**AIM OF THE EXERCISE**
Going through the data below, please show each line containing the string "cone".

(Scene edit records)
_ _ _ _ _
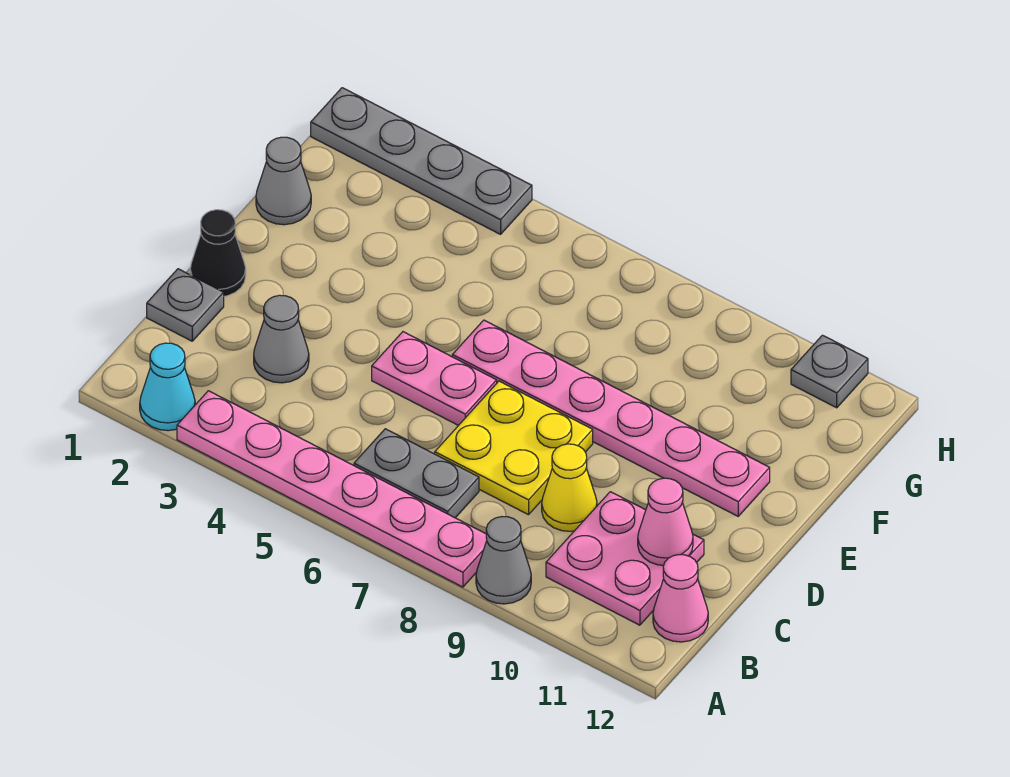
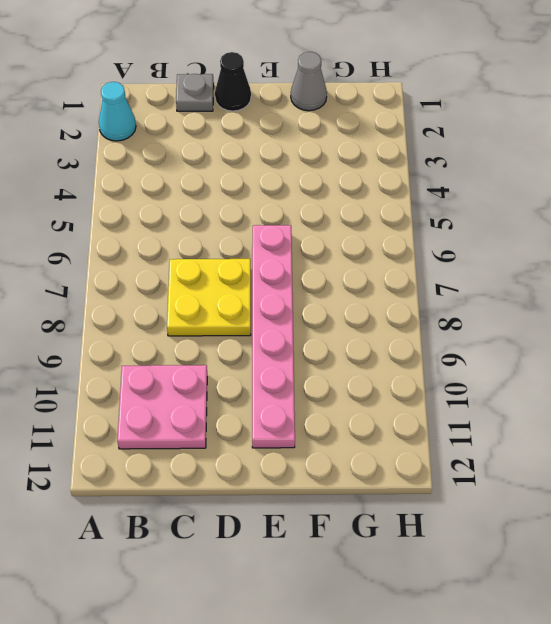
none -> pink plate A3:A8 level 1
none -> grey cone A9 level 1
none -> grey plate B6:B7 level 1

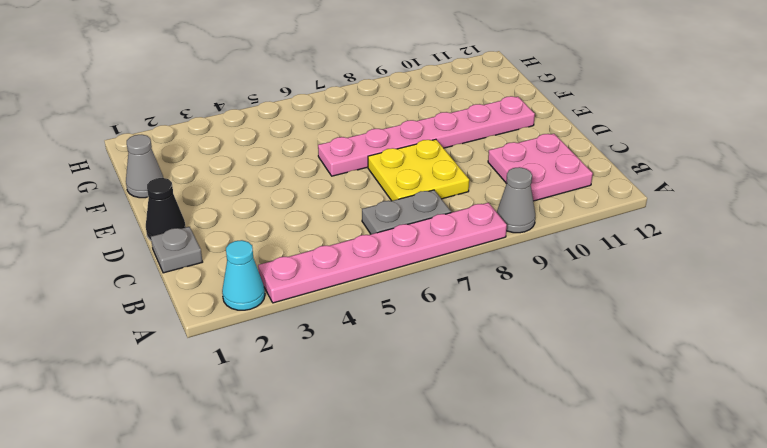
none -> pink cone B12 level 1
none -> grey cone C3 level 1
none -> yellow cone C9 level 1

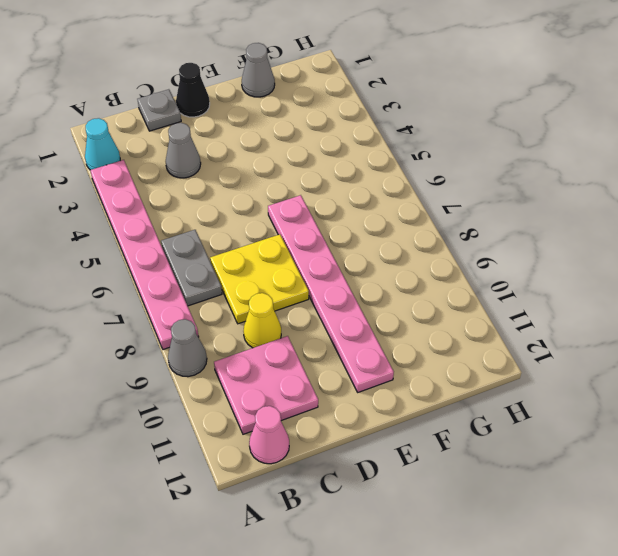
none -> pink plate D5:D6 level 1
none -> grey plate H1:H4 level 1
none -> grey plate H11 level 1

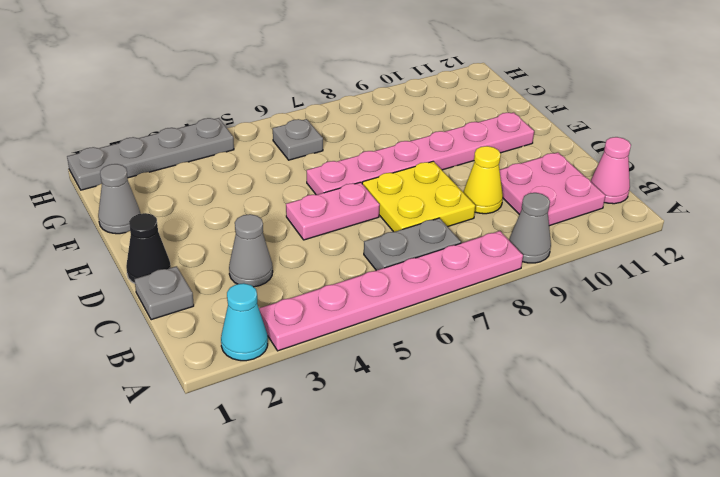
grey plate G6 level 1 -> grey plate H11 level 1
none -> pink cone C11 level 2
_ _ _ _ _
**WRITTEN ANSWER**
none -> grey cone A9 level 1
none -> pink cone B12 level 1
none -> grey cone C3 level 1
none -> yellow cone C9 level 1
none -> pink cone C11 level 2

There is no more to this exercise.